Write the data out in full and word for word. Do not include images.

==== Dataset entries

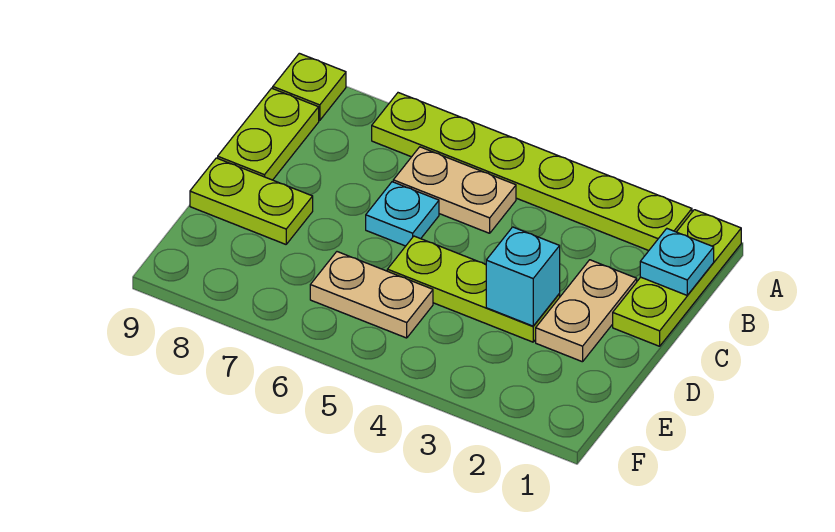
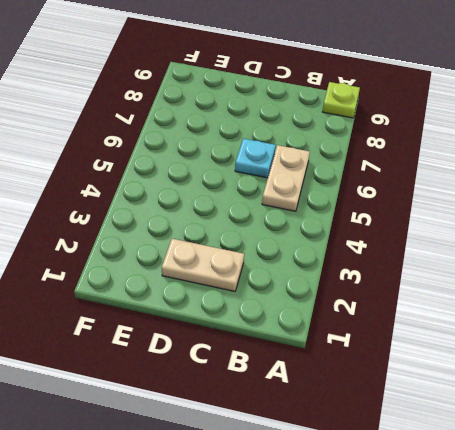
none -> lime plate A1:C1 level 1
none -> lime plate A2:A7 level 1
none -> lime plate B9:C9 level 1

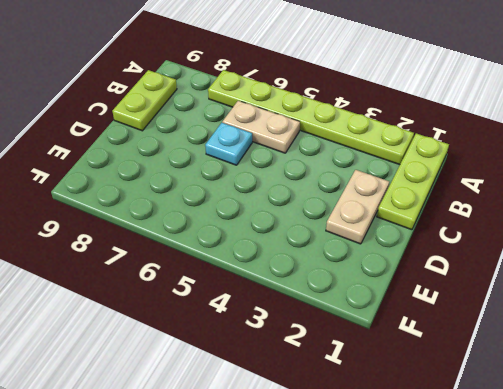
none -> lime plate A9 level 1
none -> lime plate D3:D5 level 1
none -> lime plate D8:D9 level 1

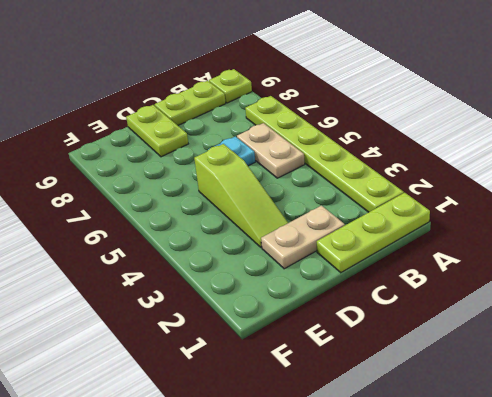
lime slope D3:D5 level 1 top 5 -> lime plate D3:D5 level 1
none -> tan plate E5:E6 level 1
none -> cyan plate B1 level 2
none -> cyan brick D3 level 2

========

◆ **Exercise response**
none -> lime plate A1:C1 level 1
none -> lime plate A2:A7 level 1
none -> lime plate B9:C9 level 1

none -> lime plate A9 level 1
none -> lime plate D3:D5 level 1
none -> lime plate D8:D9 level 1

lime slope D3:D5 level 1 top 5 -> lime plate D3:D5 level 1
none -> tan plate E5:E6 level 1
none -> cyan plate B1 level 2
none -> cyan brick D3 level 2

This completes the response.